START RECORD EXCERPTS

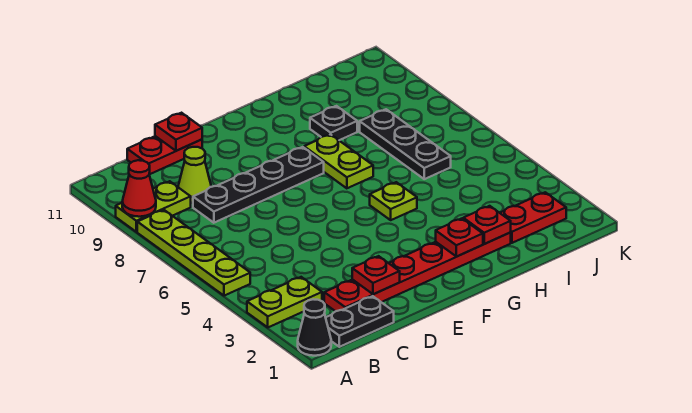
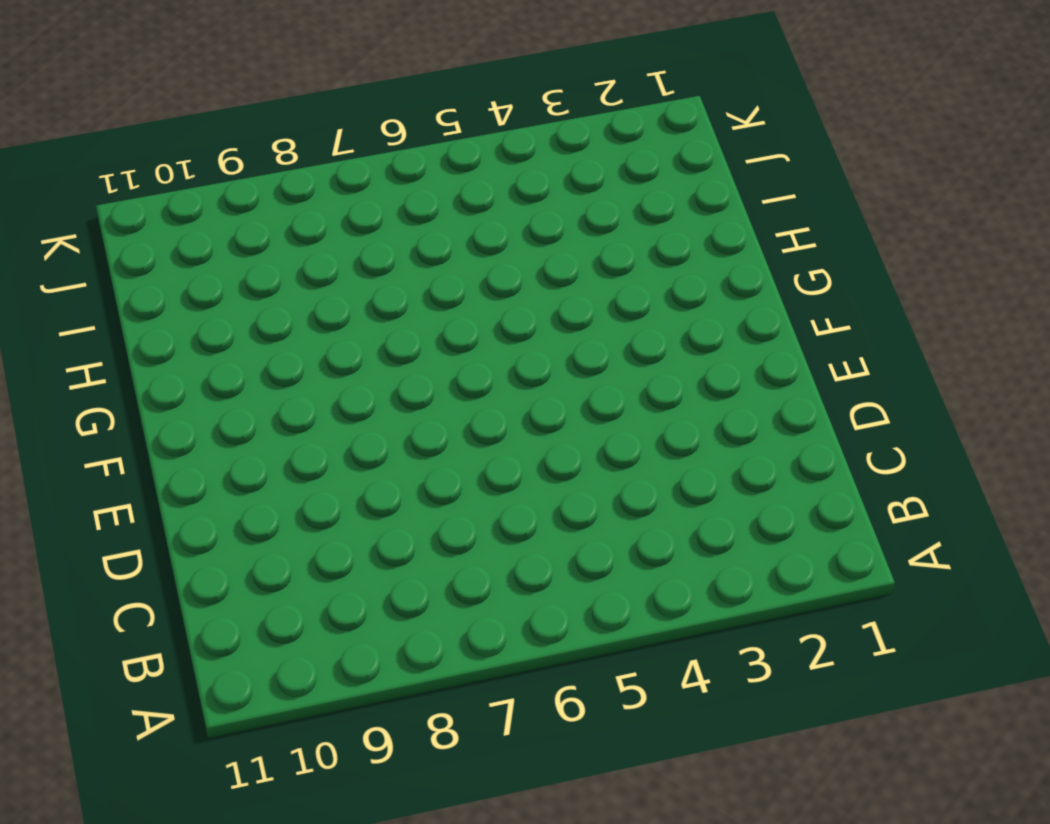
none -> black 1x1 cone [298,299,331,356]
none -> lime 1x2 plate [247,277,322,327]
none -> lime 1x4 plate [137,210,250,296]

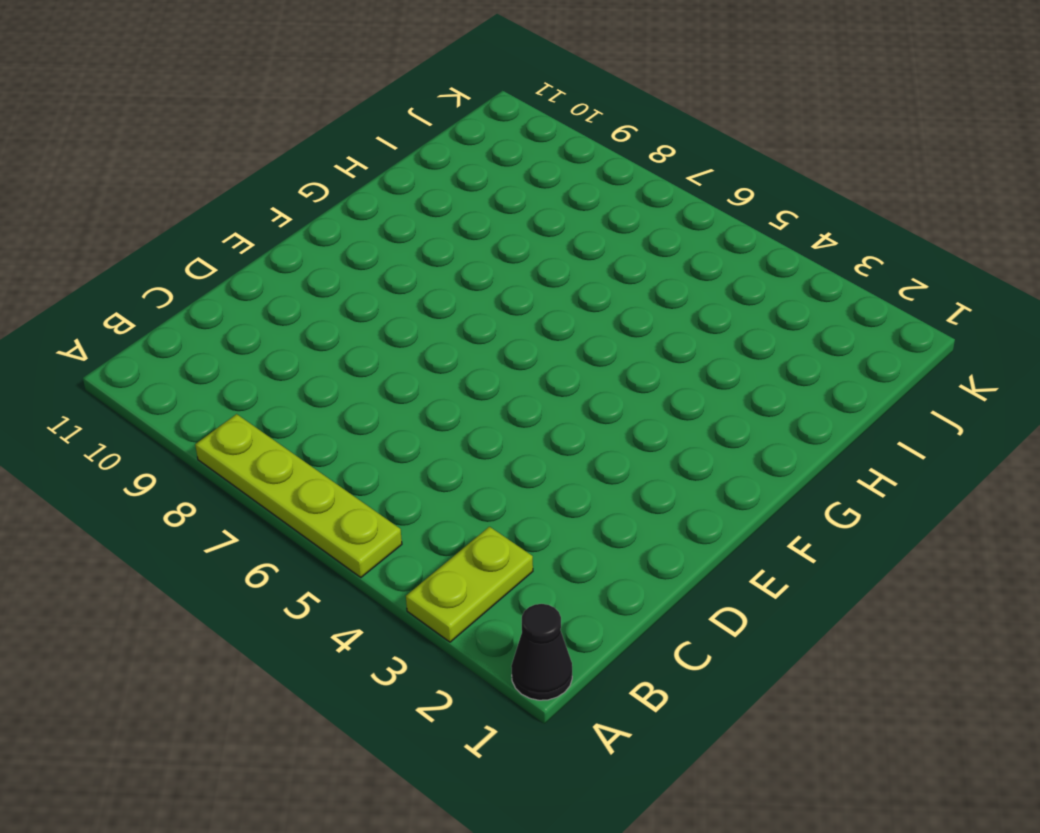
none -> lime 1x2 plate [116,181,191,232]
none -> black 1x2 plate [326,296,394,347]
none -> red 1x6 plate [324,233,511,311]

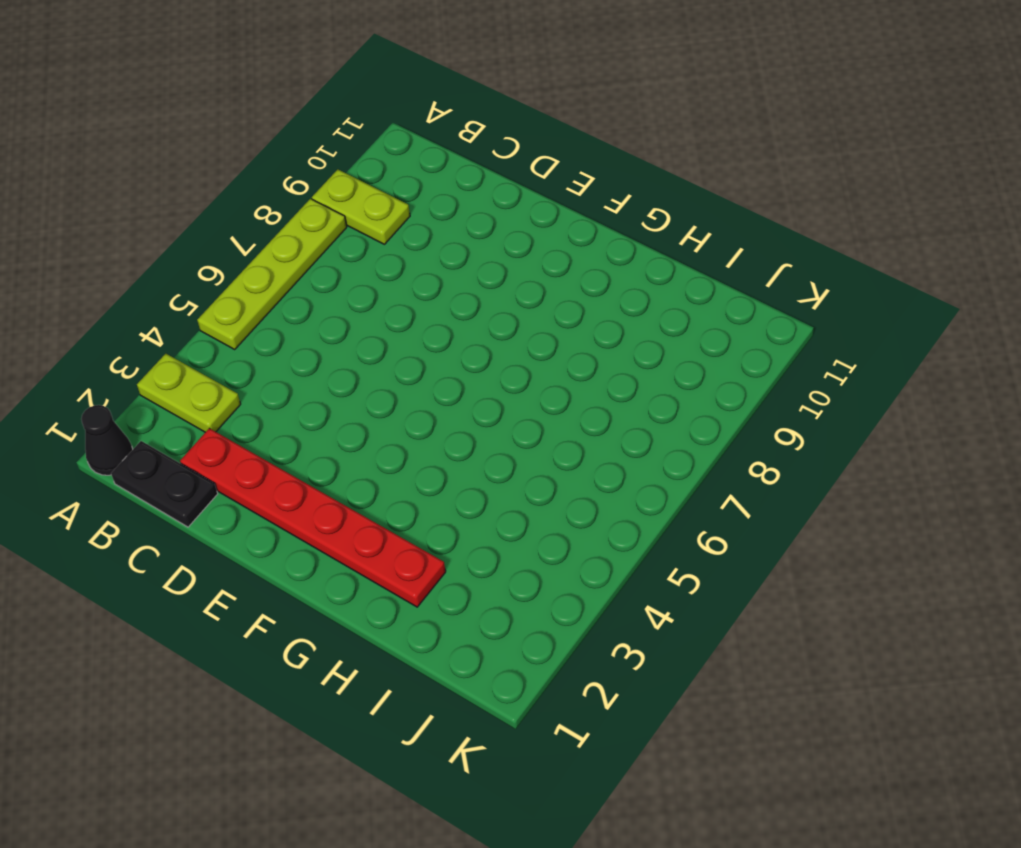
none -> black 1x4 plate [193,147,324,223]
none -> lime 1x1 cone [178,147,211,203]
none -> red 1x2 plate [127,136,202,174]

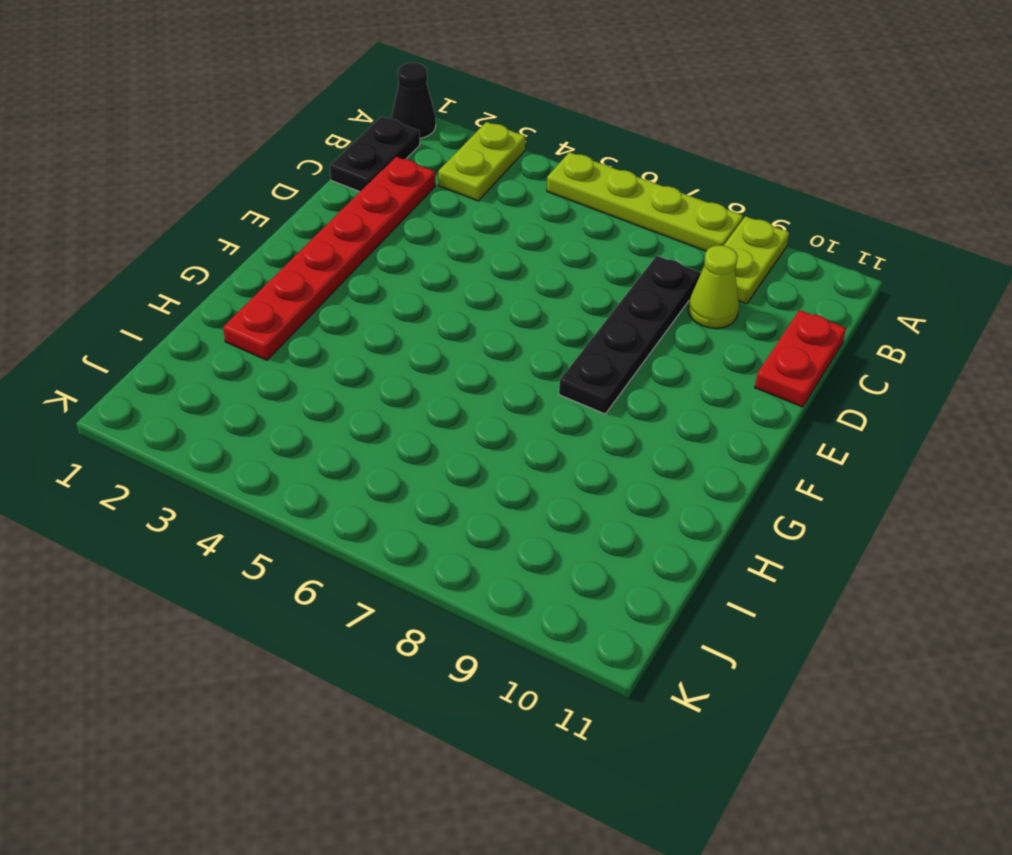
none -> lime 1x1 plate [370,182,417,220]
none -> lime 1x2 plate [304,134,373,188]
none -> black 1x1 plate [310,106,357,140]

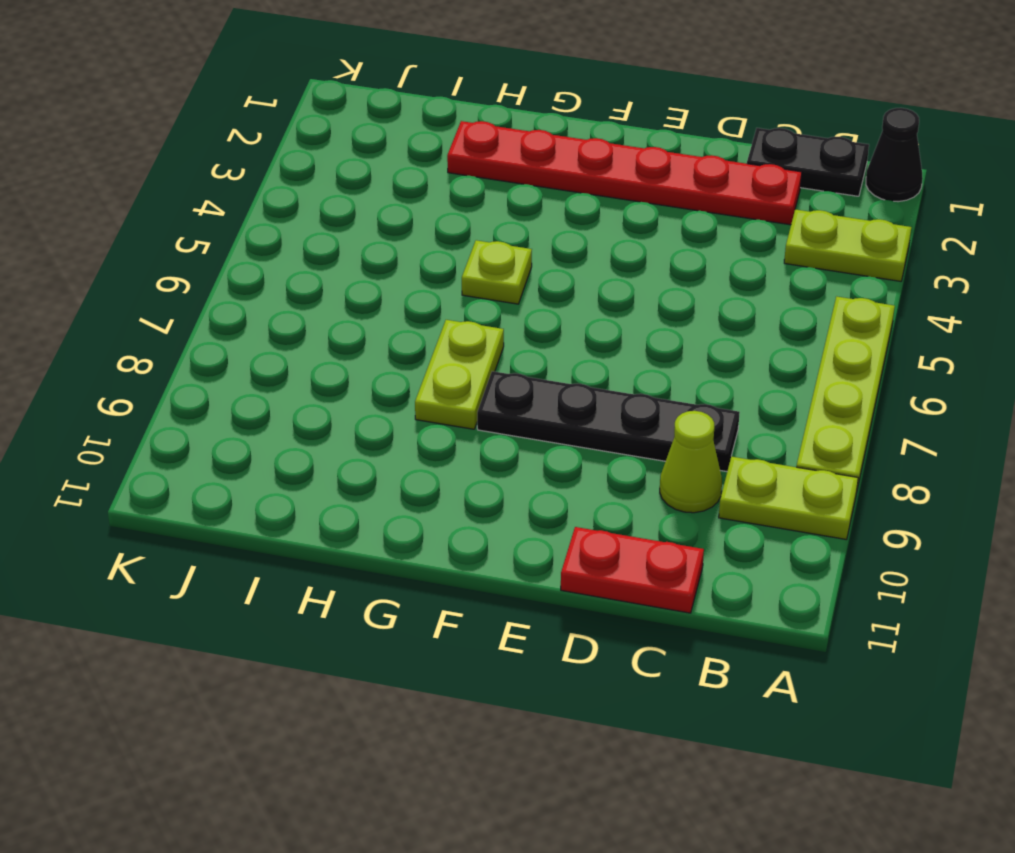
none -> black 1x1 plate [310,106,357,140]
none -> red 1x2 plate [500,192,566,243]
none -> black 1x3 plate [360,109,451,179]

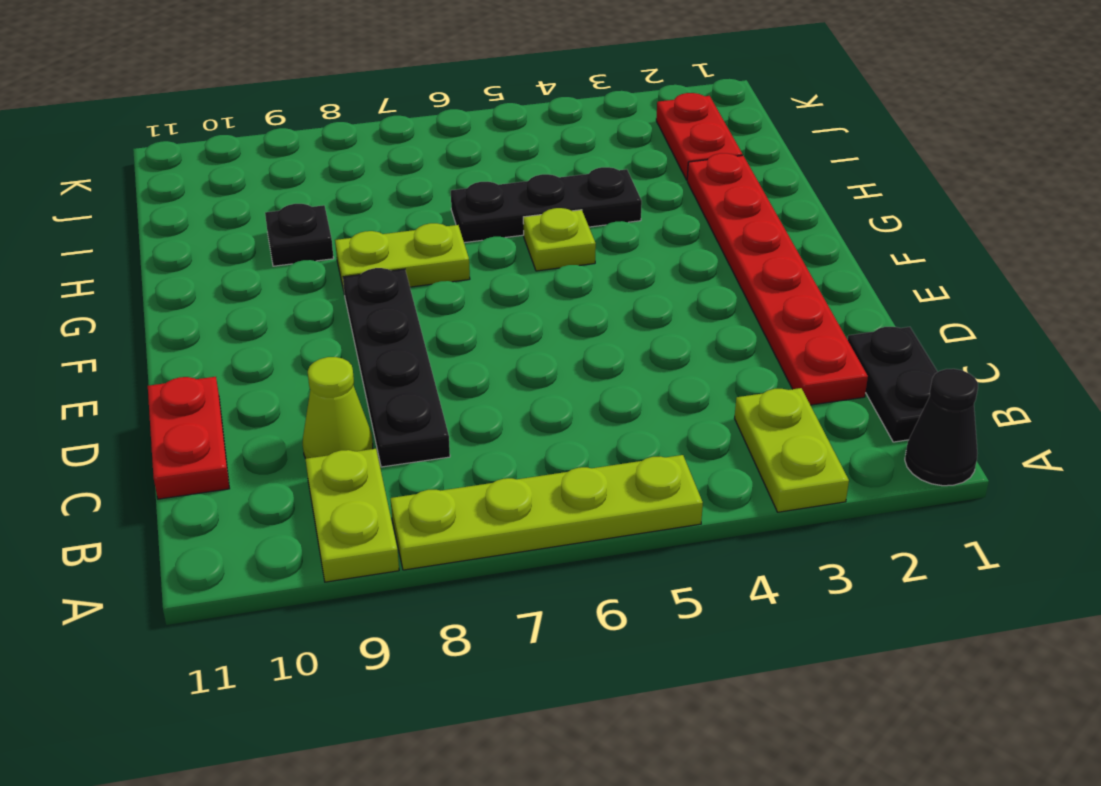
black 1x3 plate [451,167,642,243] -> black 1x3 plate moved to [360,109,451,179]
none -> red 1x1 cone [122,160,156,217]
none -> red 1x1 plate [352,256,400,294]
none -> red 1x1 plate [155,113,202,151]

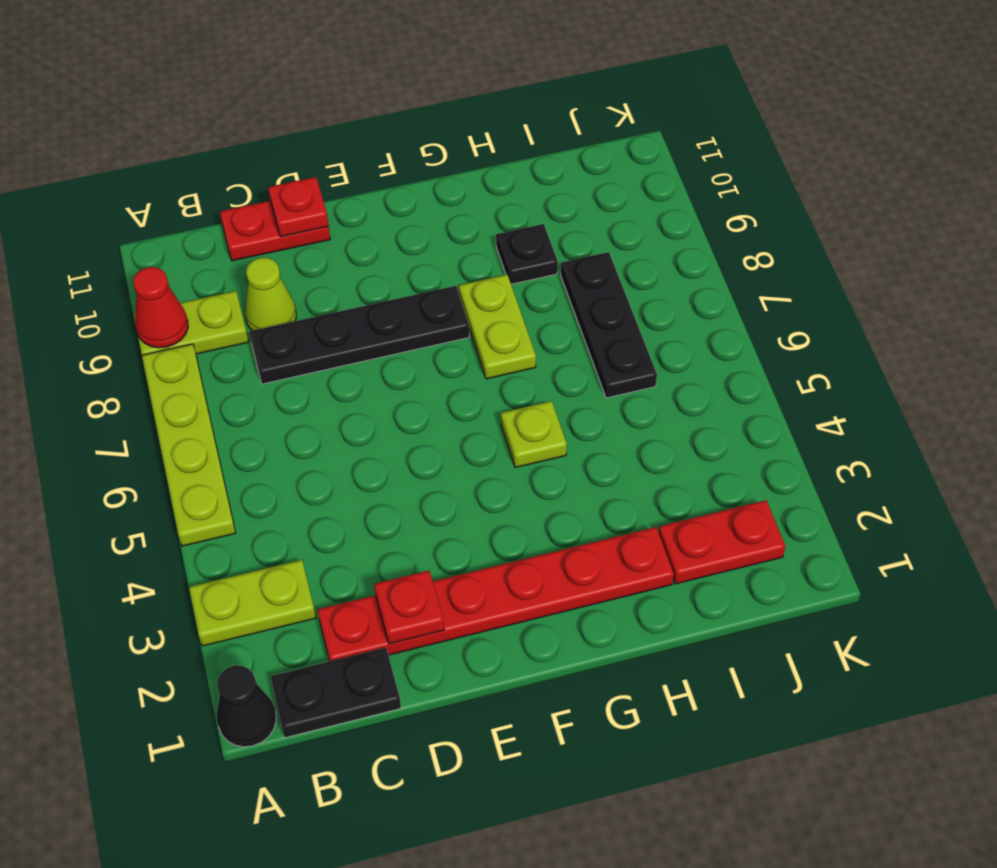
none -> red 1x1 plate [436,219,483,257]
none -> red 1x1 plate [463,206,511,244]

END RECORD EXCERPTS

= YOUR GOAL =
The copy must start at the line containing "none -> lime 1x2 plate [304,134,373,188]" and end at the last line of the records, matching each line exactly and holding no pictures.

= RESULT =
none -> lime 1x2 plate [304,134,373,188]
none -> black 1x1 plate [310,106,357,140]

none -> black 1x1 plate [310,106,357,140]
none -> red 1x2 plate [500,192,566,243]
none -> black 1x3 plate [360,109,451,179]

black 1x3 plate [451,167,642,243] -> black 1x3 plate moved to [360,109,451,179]
none -> red 1x1 cone [122,160,156,217]
none -> red 1x1 plate [352,256,400,294]
none -> red 1x1 plate [155,113,202,151]

none -> red 1x1 plate [436,219,483,257]
none -> red 1x1 plate [463,206,511,244]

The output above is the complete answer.